— START OF DATA —

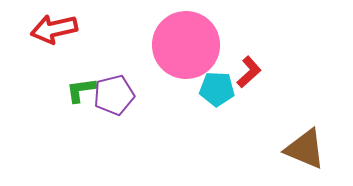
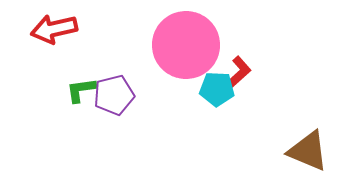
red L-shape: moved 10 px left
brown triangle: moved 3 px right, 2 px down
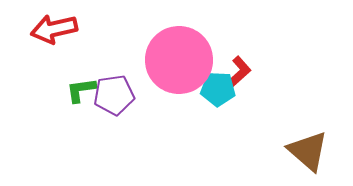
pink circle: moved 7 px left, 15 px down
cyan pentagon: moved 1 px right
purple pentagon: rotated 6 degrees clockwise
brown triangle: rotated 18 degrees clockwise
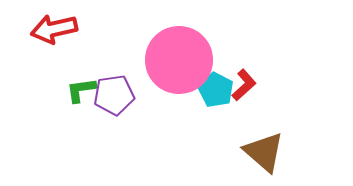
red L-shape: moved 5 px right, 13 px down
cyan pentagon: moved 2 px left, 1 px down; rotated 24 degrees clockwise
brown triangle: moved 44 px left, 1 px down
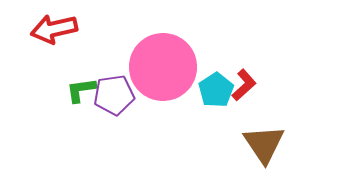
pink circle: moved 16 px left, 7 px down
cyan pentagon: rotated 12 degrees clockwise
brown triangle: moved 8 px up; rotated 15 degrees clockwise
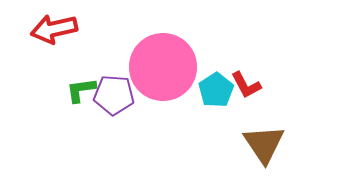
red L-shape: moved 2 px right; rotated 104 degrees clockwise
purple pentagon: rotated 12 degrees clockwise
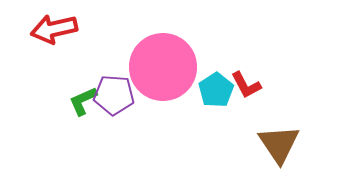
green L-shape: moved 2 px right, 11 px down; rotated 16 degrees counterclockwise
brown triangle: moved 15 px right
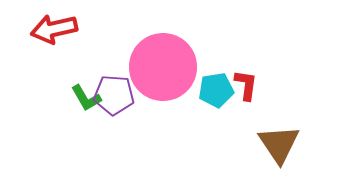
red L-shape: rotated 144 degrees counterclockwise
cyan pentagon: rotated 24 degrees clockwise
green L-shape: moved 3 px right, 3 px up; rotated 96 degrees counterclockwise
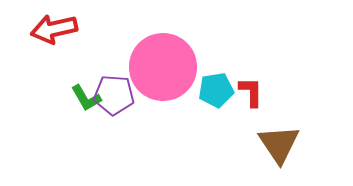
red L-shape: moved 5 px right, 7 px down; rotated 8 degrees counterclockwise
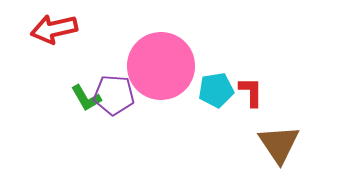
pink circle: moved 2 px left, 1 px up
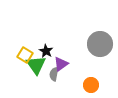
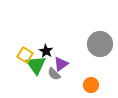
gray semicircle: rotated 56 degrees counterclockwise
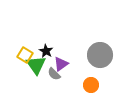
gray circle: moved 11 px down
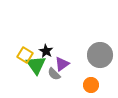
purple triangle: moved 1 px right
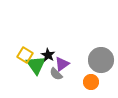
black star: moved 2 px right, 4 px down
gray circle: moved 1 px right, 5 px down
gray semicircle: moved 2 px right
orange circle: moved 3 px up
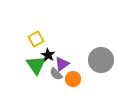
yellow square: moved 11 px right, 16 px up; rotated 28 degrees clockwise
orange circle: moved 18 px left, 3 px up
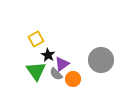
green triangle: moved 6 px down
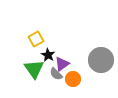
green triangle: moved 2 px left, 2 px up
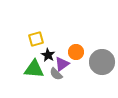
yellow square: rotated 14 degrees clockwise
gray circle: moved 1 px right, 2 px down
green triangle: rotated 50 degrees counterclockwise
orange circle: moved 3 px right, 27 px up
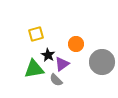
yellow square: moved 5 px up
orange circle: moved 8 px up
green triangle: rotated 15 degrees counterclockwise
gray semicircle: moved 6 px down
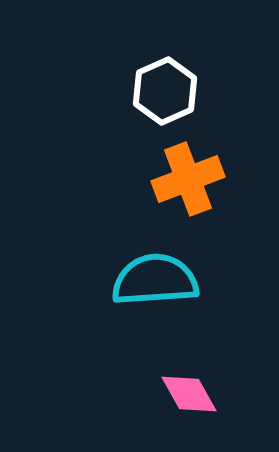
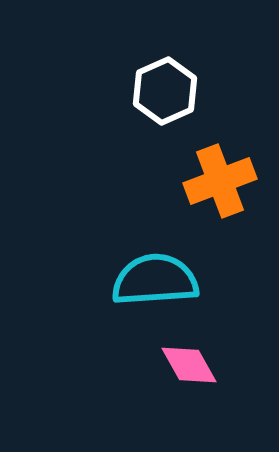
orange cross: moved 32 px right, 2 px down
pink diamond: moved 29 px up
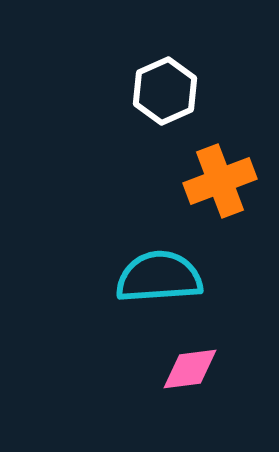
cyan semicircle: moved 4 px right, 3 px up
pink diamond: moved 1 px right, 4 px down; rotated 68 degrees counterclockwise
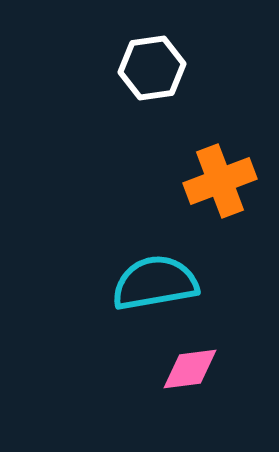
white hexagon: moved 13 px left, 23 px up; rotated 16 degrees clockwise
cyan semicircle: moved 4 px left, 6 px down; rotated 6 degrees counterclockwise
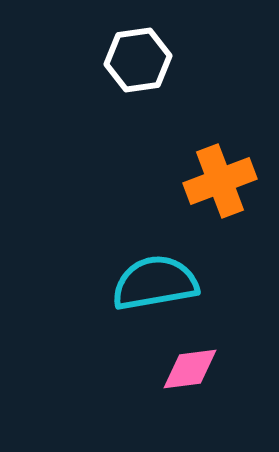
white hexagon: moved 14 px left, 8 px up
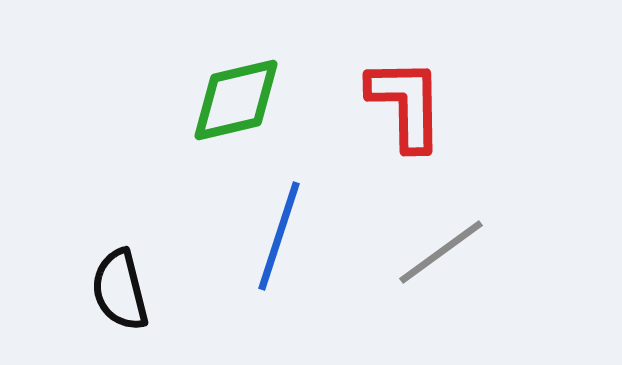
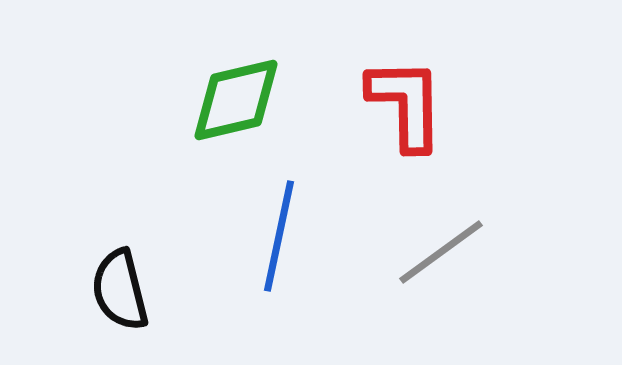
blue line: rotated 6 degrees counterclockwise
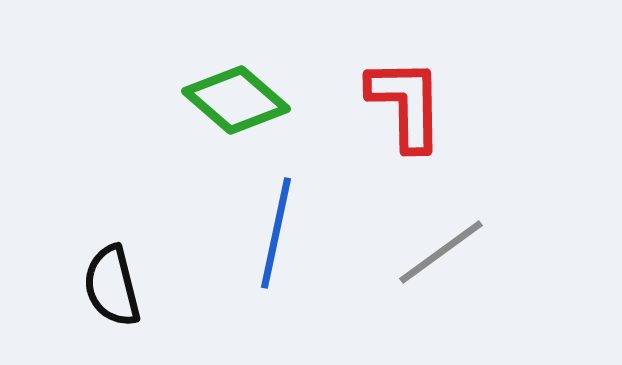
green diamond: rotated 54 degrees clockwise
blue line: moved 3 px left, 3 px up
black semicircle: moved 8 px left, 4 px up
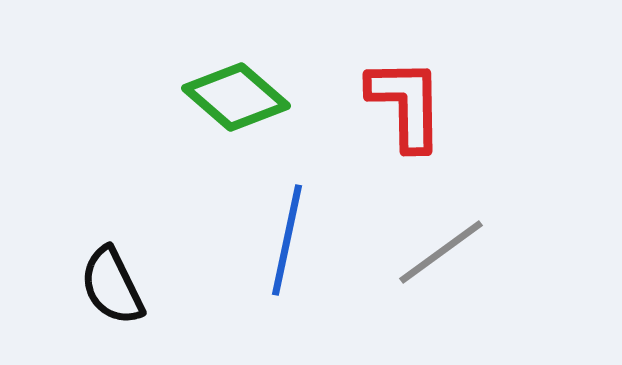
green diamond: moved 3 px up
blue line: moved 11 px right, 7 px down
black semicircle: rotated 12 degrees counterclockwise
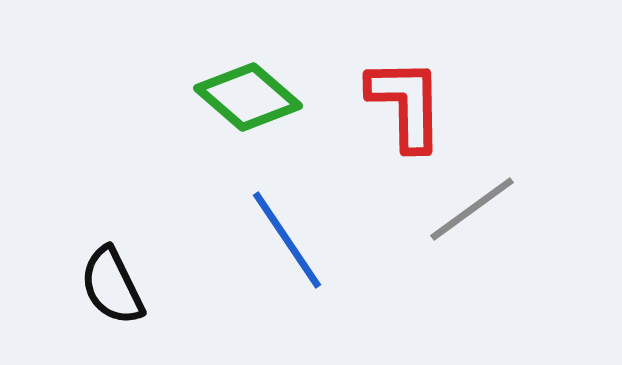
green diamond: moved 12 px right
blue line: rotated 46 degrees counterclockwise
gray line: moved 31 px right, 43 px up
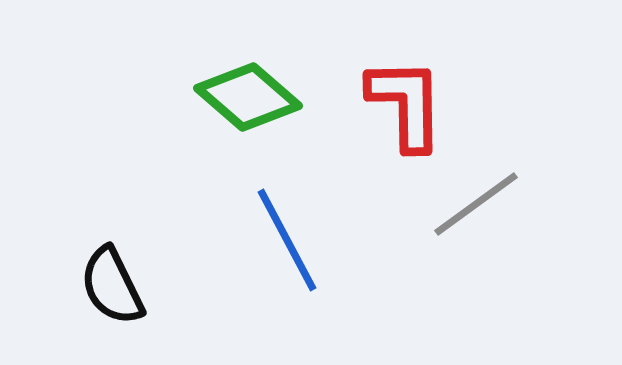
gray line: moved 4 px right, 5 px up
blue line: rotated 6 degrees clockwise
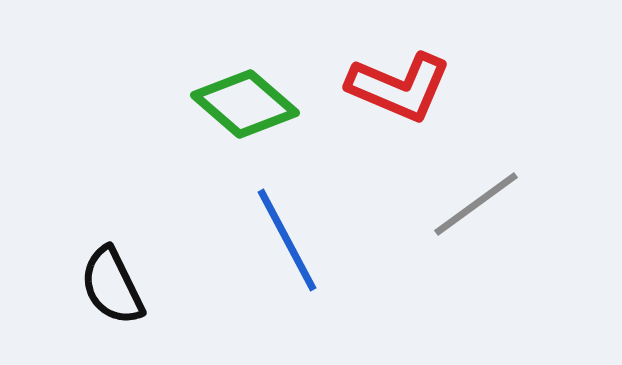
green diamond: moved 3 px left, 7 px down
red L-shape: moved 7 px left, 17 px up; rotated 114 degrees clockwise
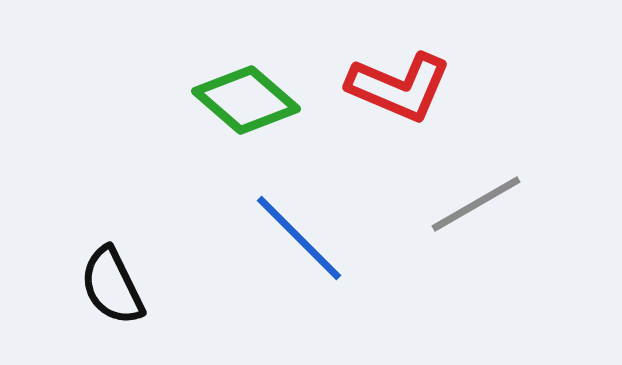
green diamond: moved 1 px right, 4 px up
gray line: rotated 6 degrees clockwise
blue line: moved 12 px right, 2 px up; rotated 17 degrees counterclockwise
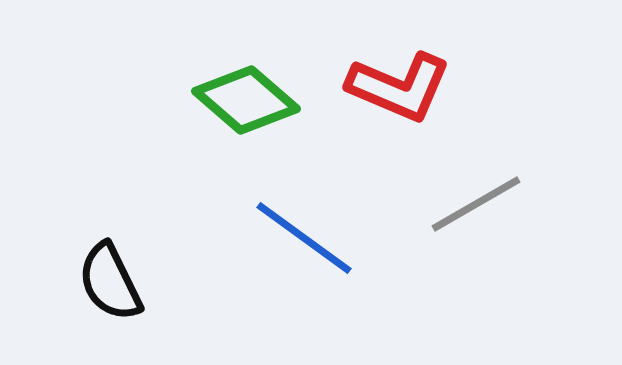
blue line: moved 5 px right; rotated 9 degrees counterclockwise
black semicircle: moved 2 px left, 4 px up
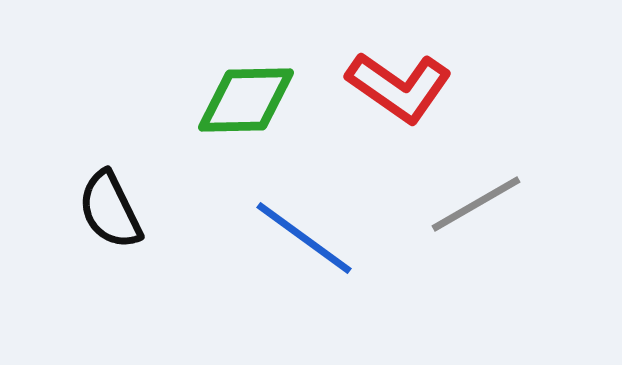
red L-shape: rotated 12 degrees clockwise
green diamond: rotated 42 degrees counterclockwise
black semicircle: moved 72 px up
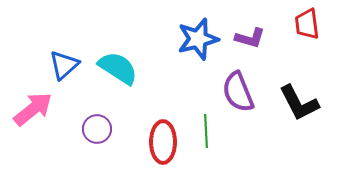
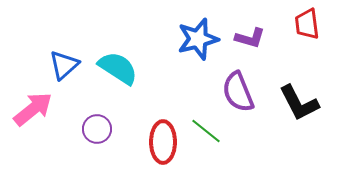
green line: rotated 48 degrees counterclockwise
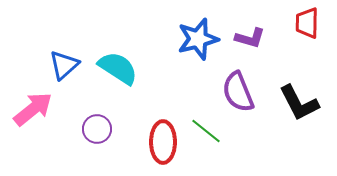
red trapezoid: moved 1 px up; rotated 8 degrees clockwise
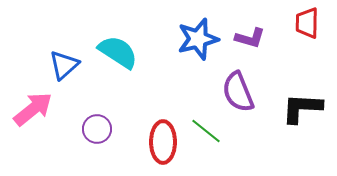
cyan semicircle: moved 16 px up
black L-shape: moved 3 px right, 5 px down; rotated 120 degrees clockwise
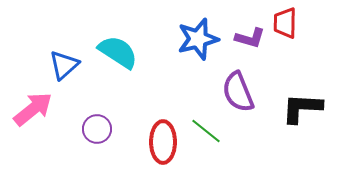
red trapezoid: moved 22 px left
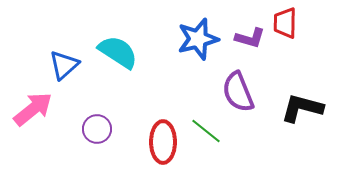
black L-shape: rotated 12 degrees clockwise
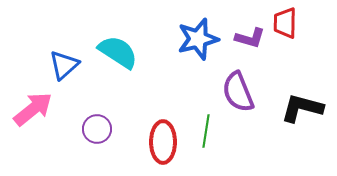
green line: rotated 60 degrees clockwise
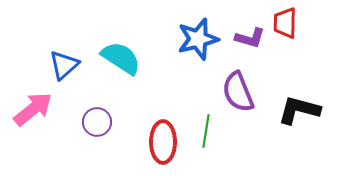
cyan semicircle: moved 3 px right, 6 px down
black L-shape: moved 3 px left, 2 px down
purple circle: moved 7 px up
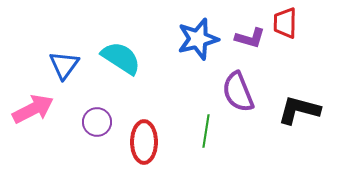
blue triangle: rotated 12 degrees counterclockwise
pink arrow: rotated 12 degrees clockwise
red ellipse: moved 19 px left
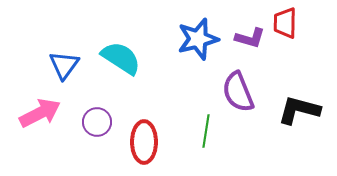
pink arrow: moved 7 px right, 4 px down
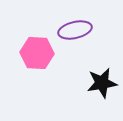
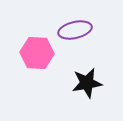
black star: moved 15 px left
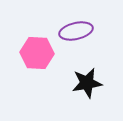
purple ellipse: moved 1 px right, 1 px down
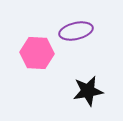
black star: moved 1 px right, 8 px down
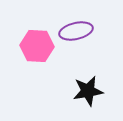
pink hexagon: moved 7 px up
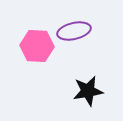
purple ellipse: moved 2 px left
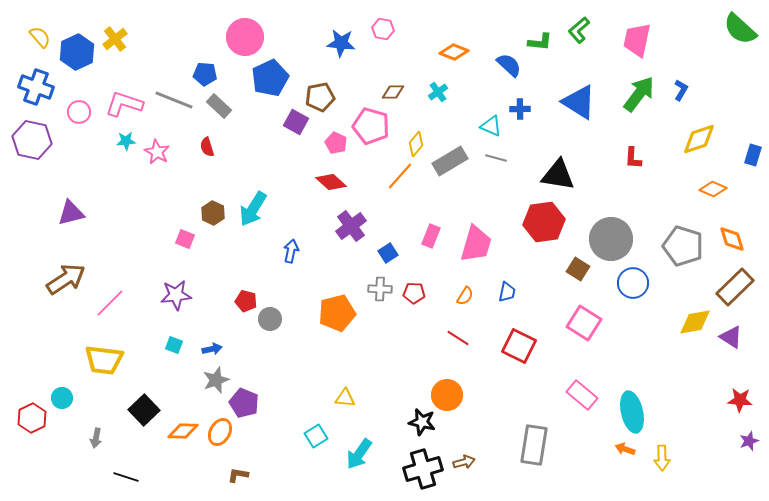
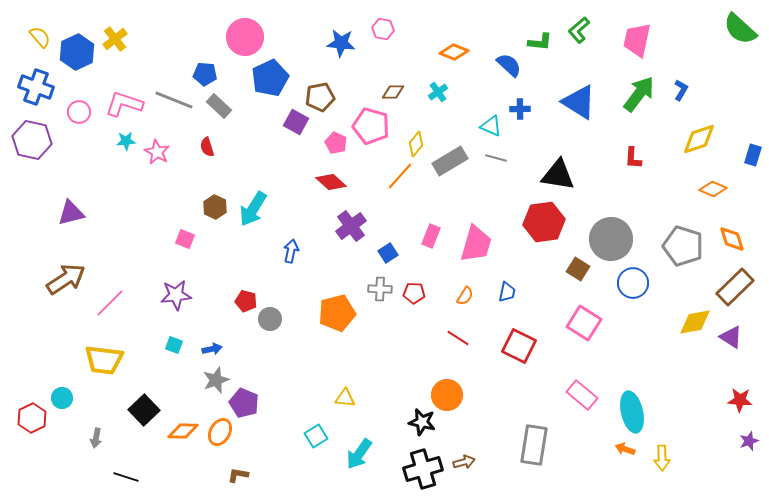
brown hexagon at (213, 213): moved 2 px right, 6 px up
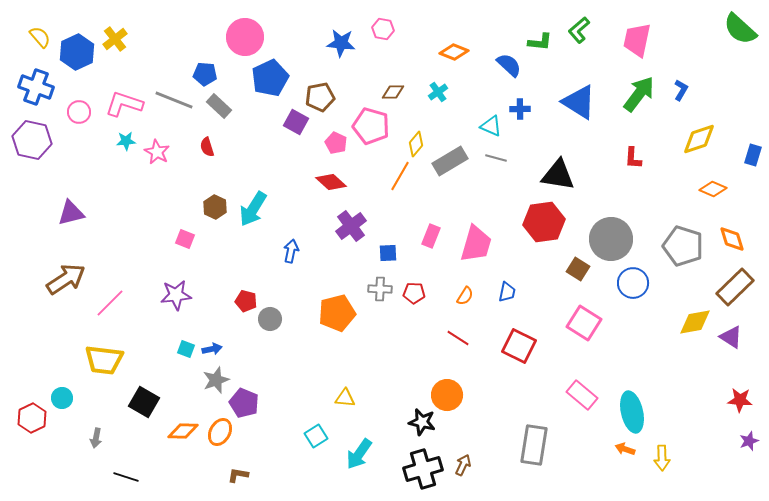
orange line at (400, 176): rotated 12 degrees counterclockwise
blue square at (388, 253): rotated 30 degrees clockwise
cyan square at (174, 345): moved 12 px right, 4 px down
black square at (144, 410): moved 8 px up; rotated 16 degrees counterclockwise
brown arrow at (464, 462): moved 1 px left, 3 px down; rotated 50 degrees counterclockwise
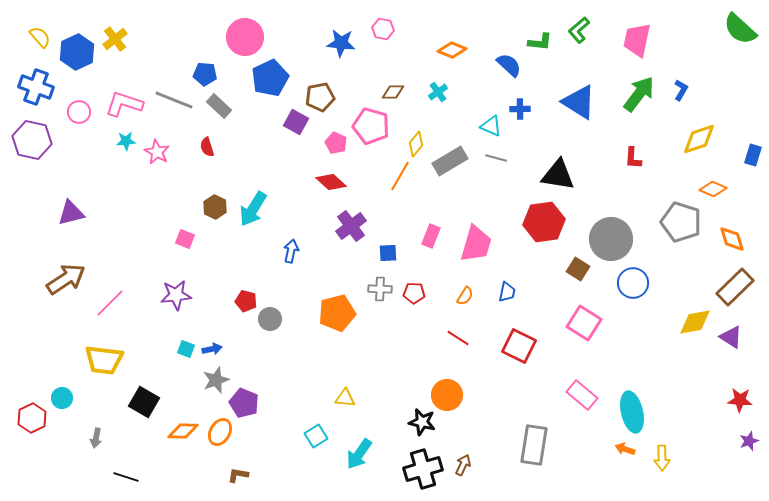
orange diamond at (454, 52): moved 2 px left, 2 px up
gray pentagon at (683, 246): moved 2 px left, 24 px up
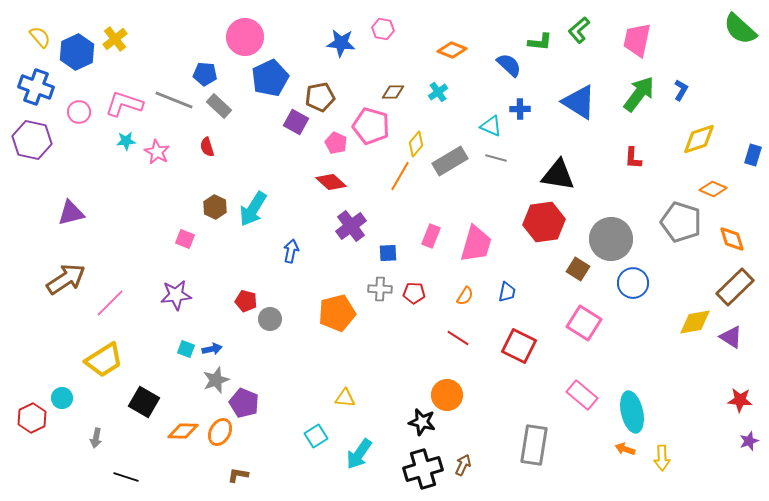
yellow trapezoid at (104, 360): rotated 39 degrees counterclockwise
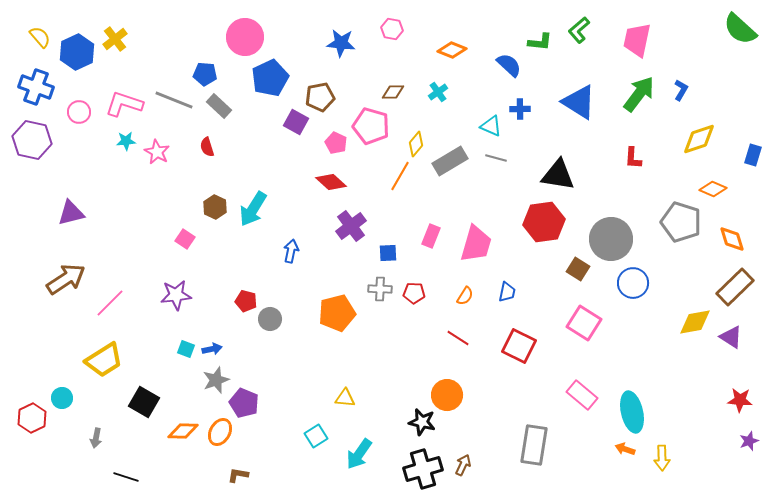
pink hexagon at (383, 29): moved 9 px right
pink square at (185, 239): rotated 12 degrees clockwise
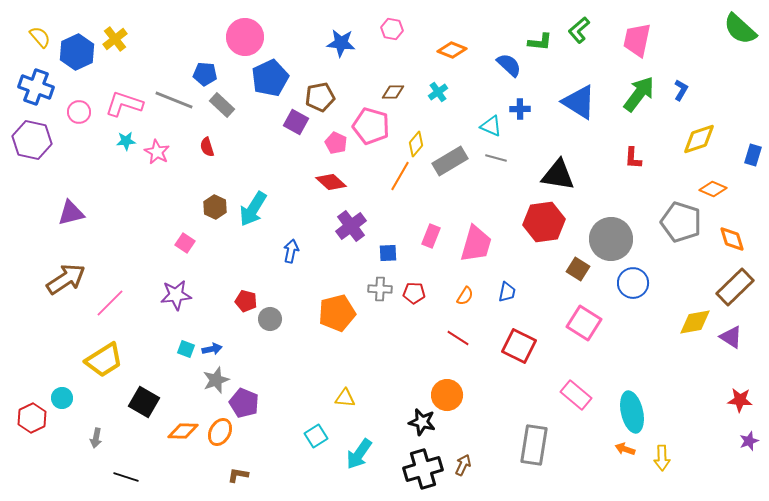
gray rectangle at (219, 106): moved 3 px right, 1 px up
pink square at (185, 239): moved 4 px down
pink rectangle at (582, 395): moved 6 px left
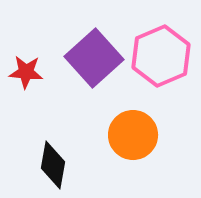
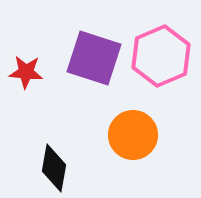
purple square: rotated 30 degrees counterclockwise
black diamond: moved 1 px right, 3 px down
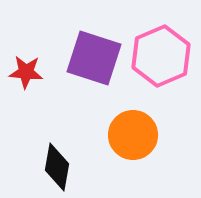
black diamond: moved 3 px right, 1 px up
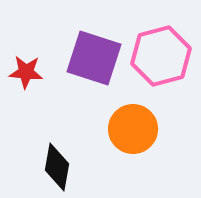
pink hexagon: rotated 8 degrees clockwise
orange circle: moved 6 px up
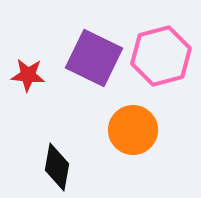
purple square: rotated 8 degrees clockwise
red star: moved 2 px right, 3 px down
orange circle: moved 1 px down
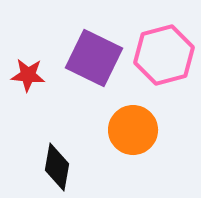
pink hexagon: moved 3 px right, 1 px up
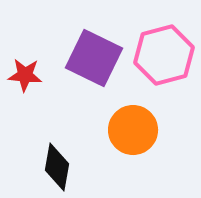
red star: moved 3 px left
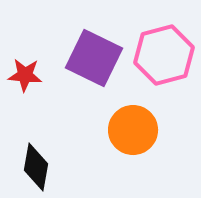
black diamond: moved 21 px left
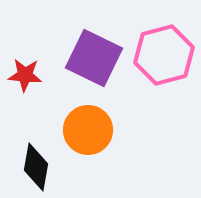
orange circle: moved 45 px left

— END OF DATA —

- [TASK TO COMPLETE]:
Output the lines between the one holding "green L-shape: moved 2" and the one holding "pink diamond: moved 1", inclusive, character for character, and omit the pictures from your answer.

- [EXPECTED ANSWER]:
green L-shape: moved 2 px right, 11 px down; rotated 16 degrees counterclockwise
brown triangle: moved 15 px right
red L-shape: rotated 144 degrees counterclockwise
cyan pentagon: rotated 24 degrees clockwise
green L-shape: moved 3 px right, 3 px up; rotated 96 degrees counterclockwise
red L-shape: moved 5 px right, 7 px down; rotated 8 degrees counterclockwise
pink circle: moved 2 px left, 1 px up
gray semicircle: rotated 56 degrees counterclockwise
gray circle: moved 11 px down
purple triangle: moved 1 px right
black star: moved 2 px right, 4 px down
gray circle: moved 1 px right, 5 px down
gray semicircle: moved 2 px right
orange circle: moved 3 px up
yellow square: moved 11 px right, 16 px up; rotated 28 degrees clockwise
orange circle: moved 18 px left, 3 px up
green triangle: moved 6 px down
green triangle: moved 2 px left, 2 px up
yellow square: rotated 14 degrees clockwise
gray circle: moved 1 px right, 2 px down
green triangle: rotated 50 degrees counterclockwise
orange circle: moved 3 px right, 27 px up
yellow square: moved 5 px up
orange circle: moved 8 px up
green triangle: rotated 15 degrees counterclockwise
gray semicircle: moved 6 px down
orange cross: moved 32 px right, 2 px down
pink diamond: moved 29 px up
cyan semicircle: moved 4 px right, 3 px up
pink diamond: moved 1 px right, 4 px down; rotated 68 degrees counterclockwise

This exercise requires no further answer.